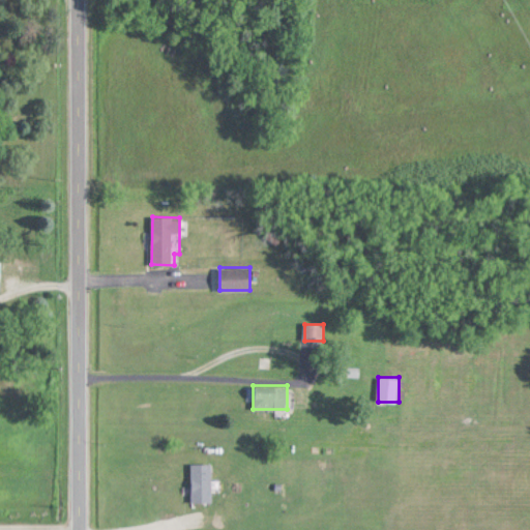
[(193,502),(212,502),(212,463),(193,463),(193,502)]
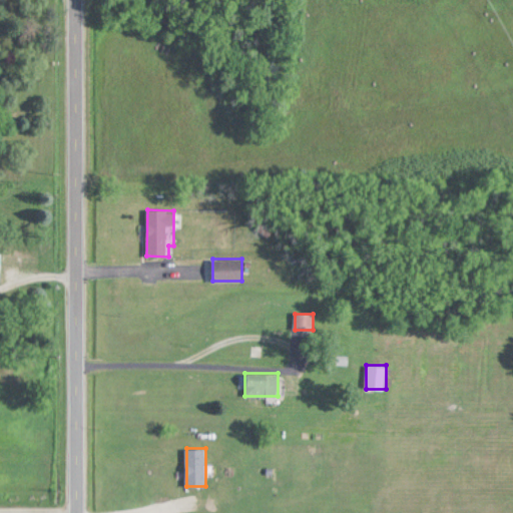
All buildings are outlined.
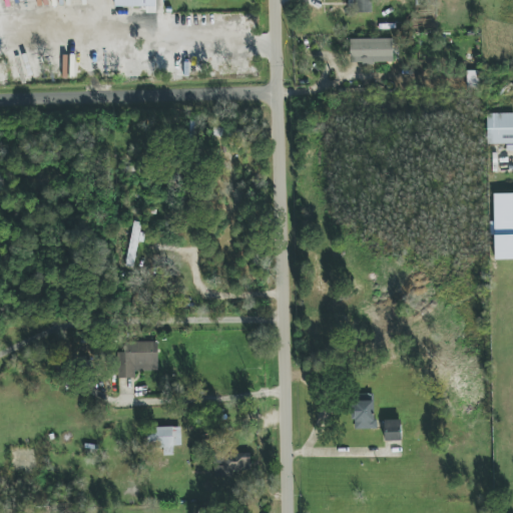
[(349,0),(349,12),(371,13),(371,0),(349,0)]
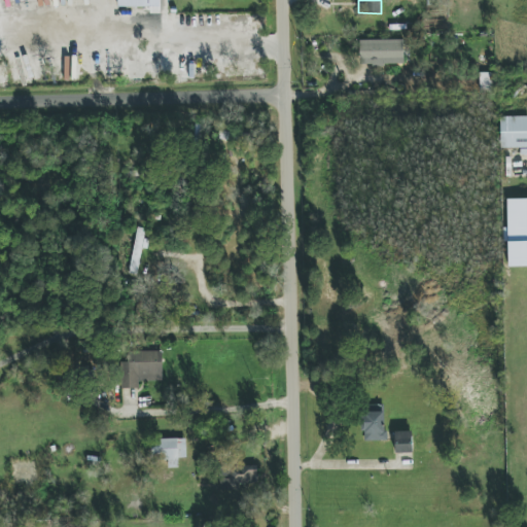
[(403,40),(359,40),(360,66),(403,65),(403,40)]
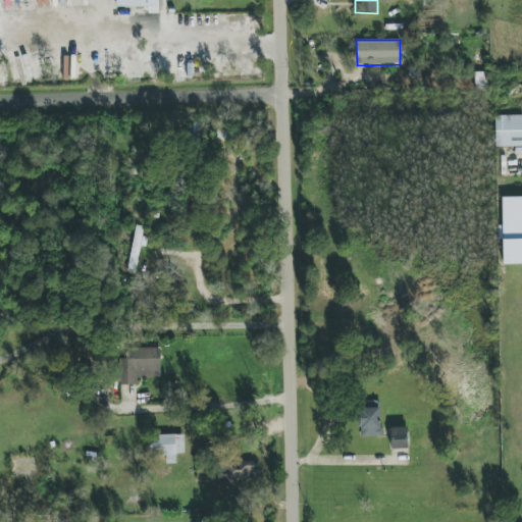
[(475,92),(488,92),(488,71),(474,72),(475,92)]
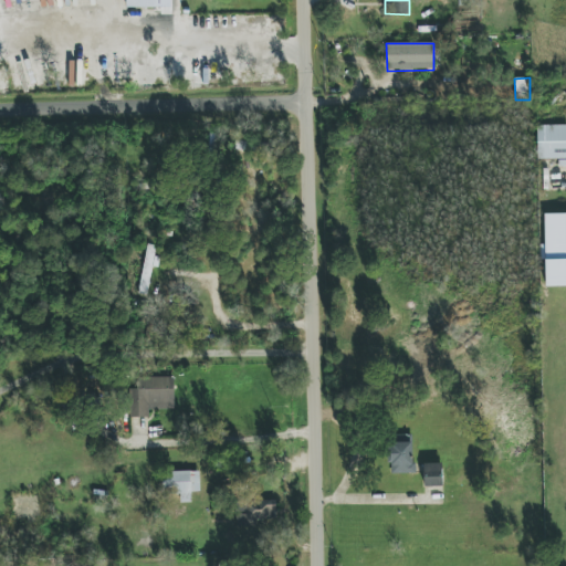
[(565,125),(537,126),(537,159),(565,158),(565,125)]
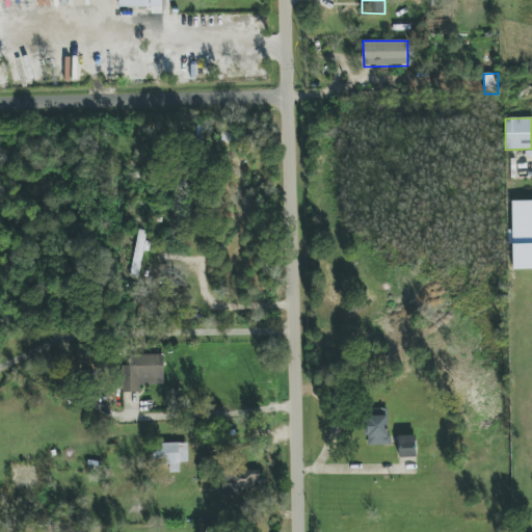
[(531,268),(531,201),(512,201),(512,230),(508,230),(508,243),(513,243),(513,269),(531,268)]
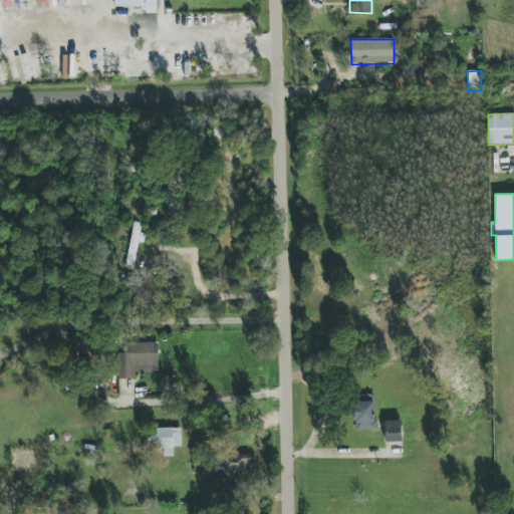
[(135,267),(139,237),(140,237),(142,223),(134,222),(127,266),(135,267)]
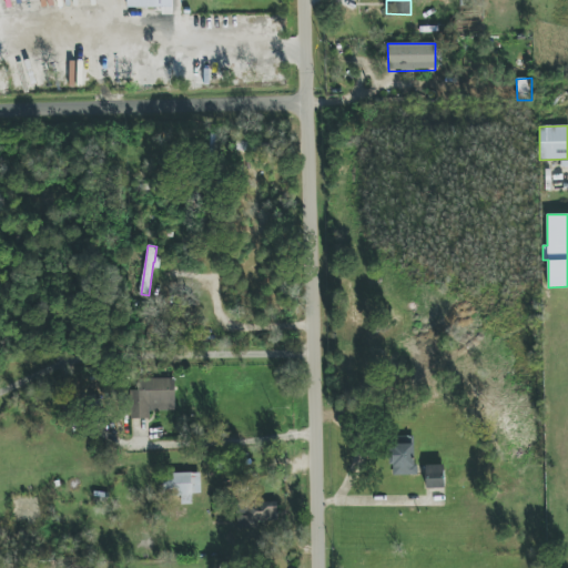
[(174,378),(135,379),(137,391),(129,391),(130,419),(150,418),(150,411),(175,411),(174,378)]
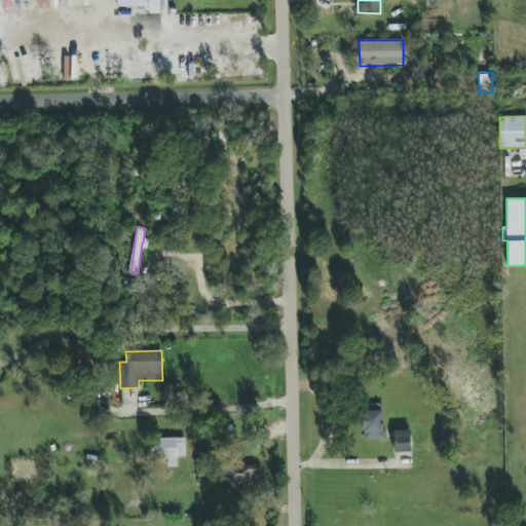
[(385,440),(384,407),(363,407),(364,441),(385,440)]
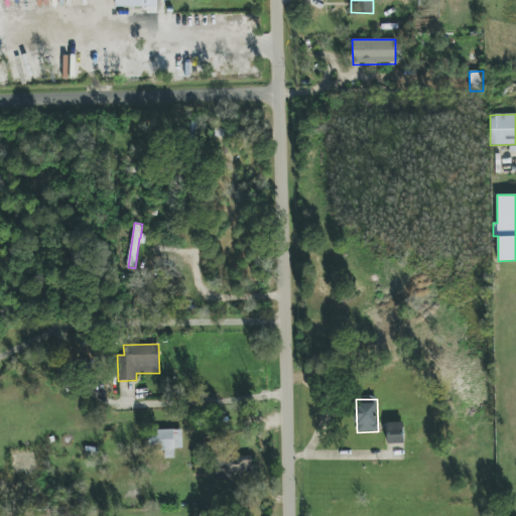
[(387,443),(404,443),(403,422),(387,422),(387,443)]
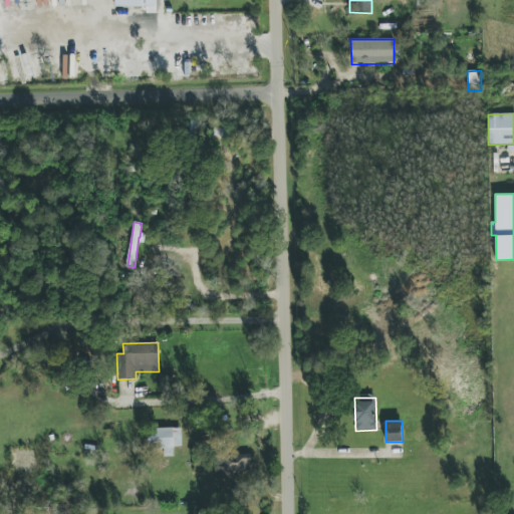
[(163,457),(174,456),(174,447),(182,447),(181,428),(148,429),(149,449),(163,449),(163,457)]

INSTRUCTIONS FOR THE TASK
Using the data above, copy exactly the lines from the one containing "[(565,125),(537,126),(537,159),(565,158),(565,125)]" to the one containing "[(385,440),(384,407),(363,407),(364,441),(385,440)]", inclusive. Exclude the pictures.

SOLUTION FOR THIS PROBLEM
[(565,125),(537,126),(537,159),(565,158),(565,125)]
[(531,268),(531,201),(512,201),(512,230),(508,230),(508,243),(513,243),(513,269),(531,268)]
[(135,267),(139,237),(140,237),(142,223),(134,222),(127,266),(135,267)]
[(174,378),(135,379),(137,391),(129,391),(130,419),(150,418),(150,411),(175,411),(174,378)]
[(385,440),(384,407),(363,407),(364,441),(385,440)]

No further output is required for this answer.